[Work request] Please set down the data again exactly, minus the pictures.

[Records to use]
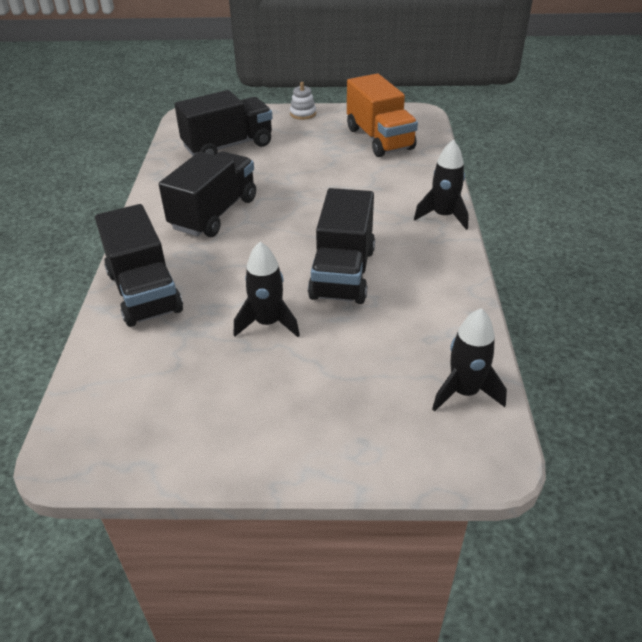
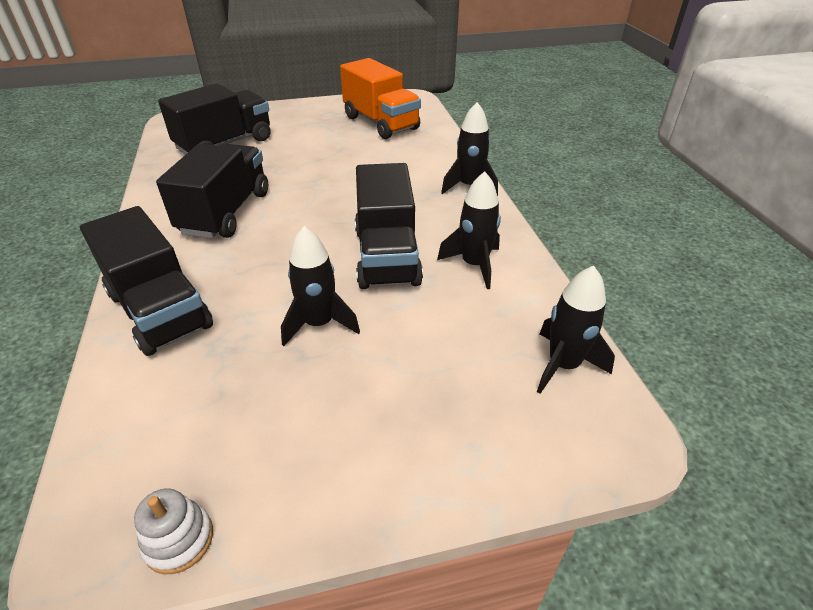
camera: 15 degrees left, 0 degrees up
(303, 114) = (296, 107): white stacking toy -> white stacking toy (179, 540)
(419, 293) = (474, 265): none -> black rocket

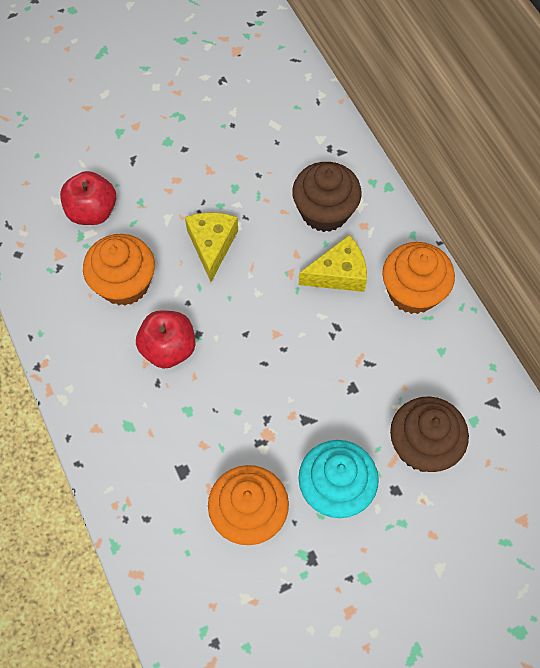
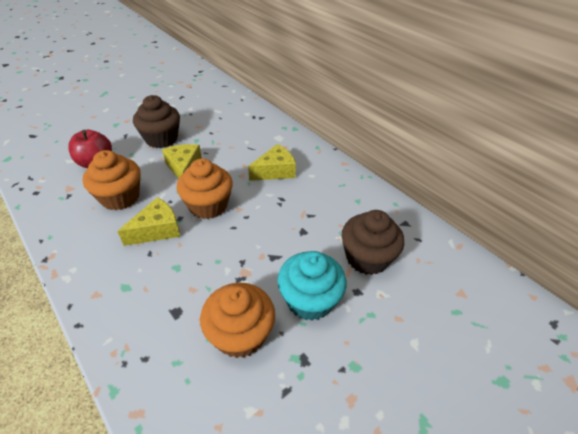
camera: 15 degrees left, 20 degrees down
(168, 348) = (157, 230): red apple -> yellow cheese
(324, 211) = (258, 143): brown cupcake -> brown cupcake (161, 139)
(413, 292) = (327, 173): orange cupcake -> orange cupcake (208, 205)

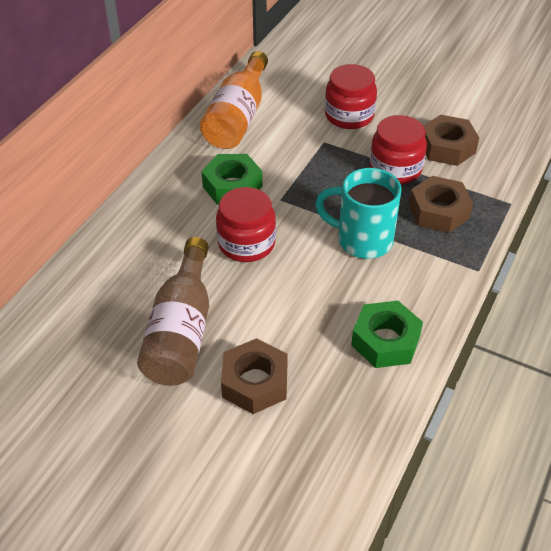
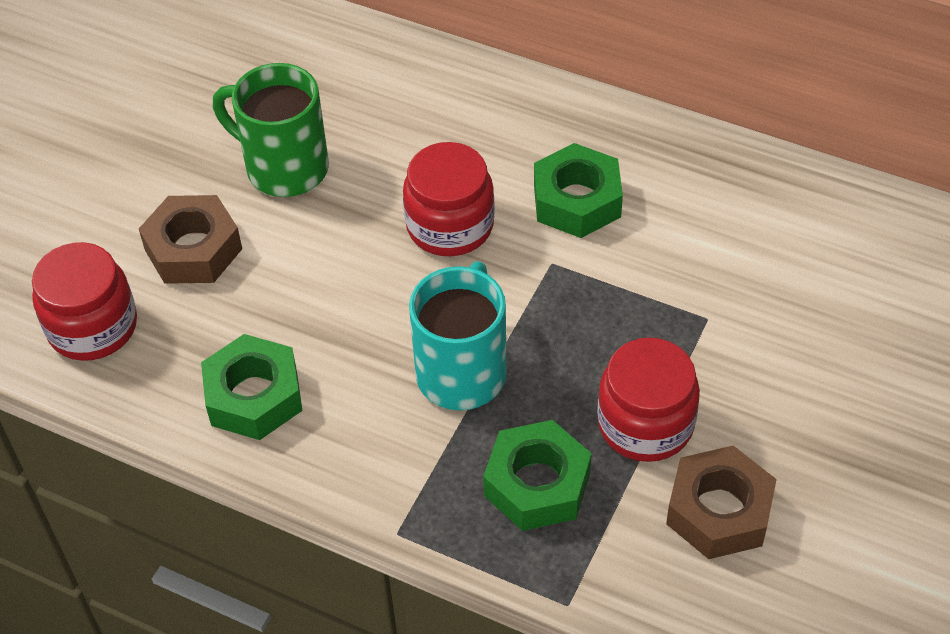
camera: 90 degrees right, 5 degrees up
(181, 331) = (284, 167): brown bottle -> green mug
(237, 117) = (756, 196): orange bottle -> none
(349, 115) = (790, 356): red jar -> red jar (92, 327)
(438, 211) = (537, 484): brown nut -> green nut

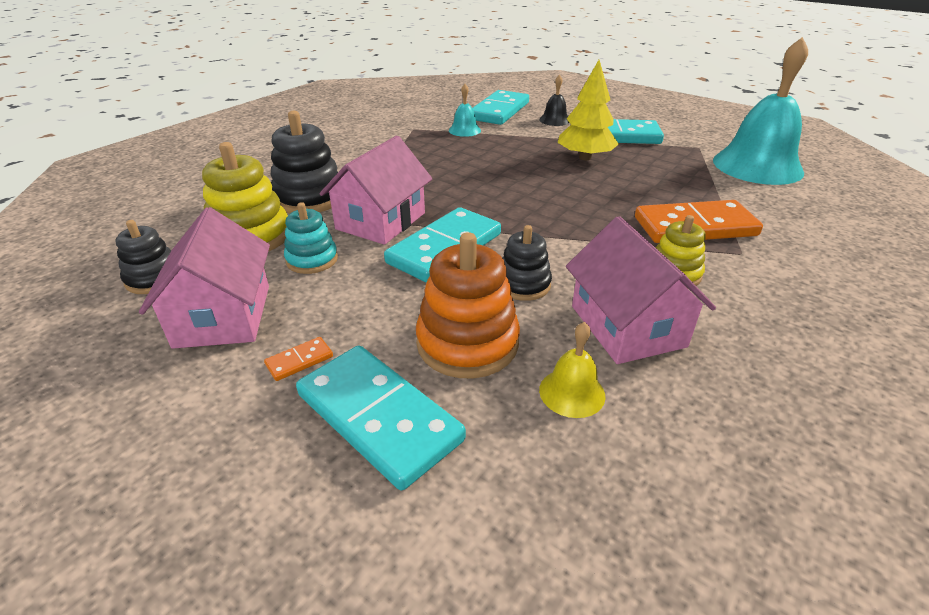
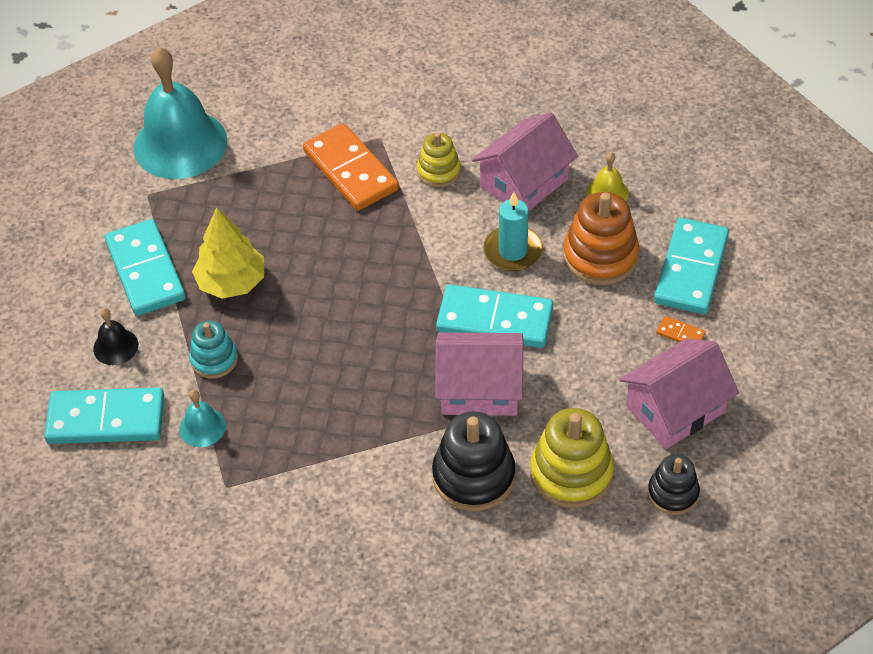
camera: 115 degrees left, 15 degrees up
(312, 260) = (572, 401): turquoise stacking toy -> turquoise stacking toy (214, 359)
(523, 284) = (513, 251): black stacking toy -> turquoise candle

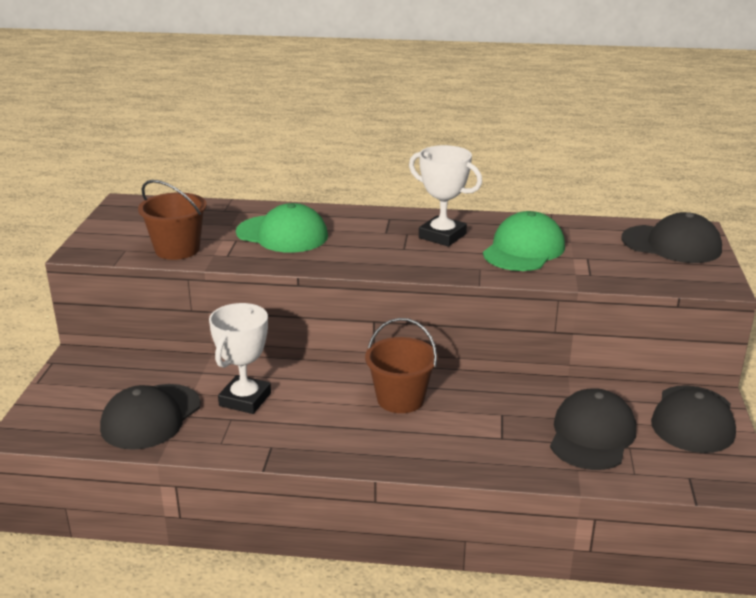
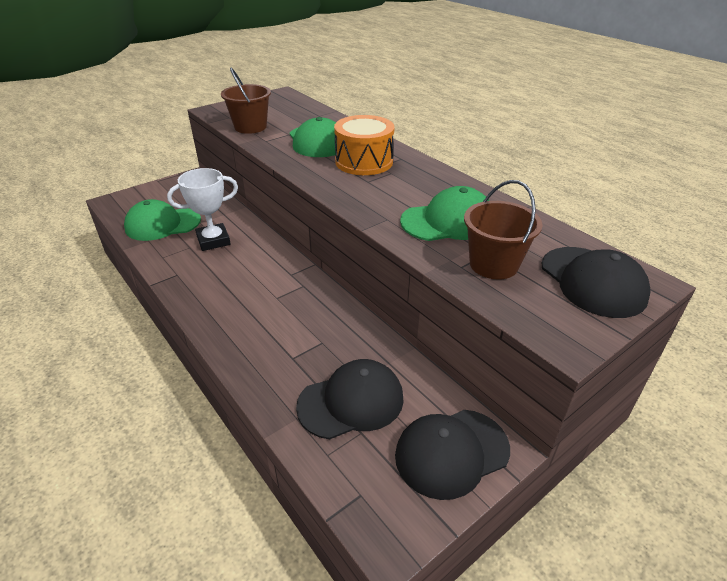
camera: 45 degrees right, 10 degrees up
(151, 417) = (162, 224): black cap -> green cap
(365, 234) = (364, 162): none -> orange drum
(400, 399) = (283, 291): brown bucket -> brown bucket (493, 264)
(442, 236) = (410, 185): white trophy -> none

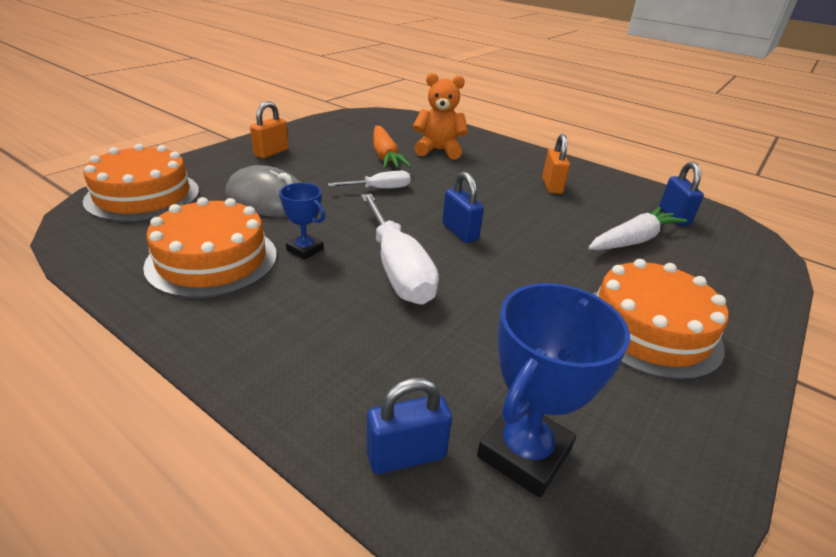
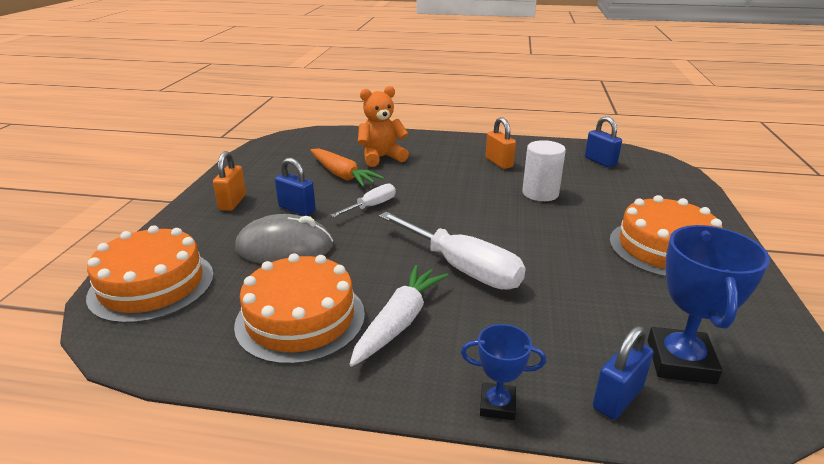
camera: 25 degrees left, 5 degrees down
(305, 250) = (371, 280): blue trophy -> blue trophy (497, 405)
(460, 232) = (474, 222): blue padlock -> blue padlock (297, 209)
(563, 227) = (540, 193): none -> white cylinder
(633, 240) = (594, 188): white carrot -> white carrot (399, 322)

[Solution to this exercise]
camera: 15 degrees left, 0 degrees up
(303, 114) = (296, 107): white stacking toy -> white stacking toy (179, 540)
(419, 293) = (474, 265): none -> black rocket

camera: 15 degrees left, 20 degrees down
(168, 348) = (157, 230): red apple -> yellow cheese
(324, 211) = (258, 143): brown cupcake -> brown cupcake (161, 139)
(413, 292) = (327, 173): orange cupcake -> orange cupcake (208, 205)

camera: 90 degrees right, 5 degrees up
(181, 331) = (284, 167): brown bottle -> green mug
(237, 117) = (756, 196): orange bottle -> none
(349, 115) = (790, 356): red jar -> red jar (92, 327)
(438, 211) = (537, 484): brown nut -> green nut

camera: 115 degrees left, 15 degrees up
(312, 260) = (572, 401): turquoise stacking toy -> turquoise stacking toy (214, 359)
(523, 284) = (513, 251): black stacking toy -> turquoise candle

camera: 45 degrees right, 10 degrees up
(151, 417) = (162, 224): black cap -> green cap
(365, 234) = (364, 162): none -> orange drum
(400, 399) = (283, 291): brown bucket -> brown bucket (493, 264)
(442, 236) = (410, 185): white trophy -> none

camera: 25 degrees left, 5 degrees down
(305, 250) = (371, 280): blue trophy -> blue trophy (497, 405)
(460, 232) = (474, 222): blue padlock -> blue padlock (297, 209)
(563, 227) = (540, 193): none -> white cylinder
(633, 240) = (594, 188): white carrot -> white carrot (399, 322)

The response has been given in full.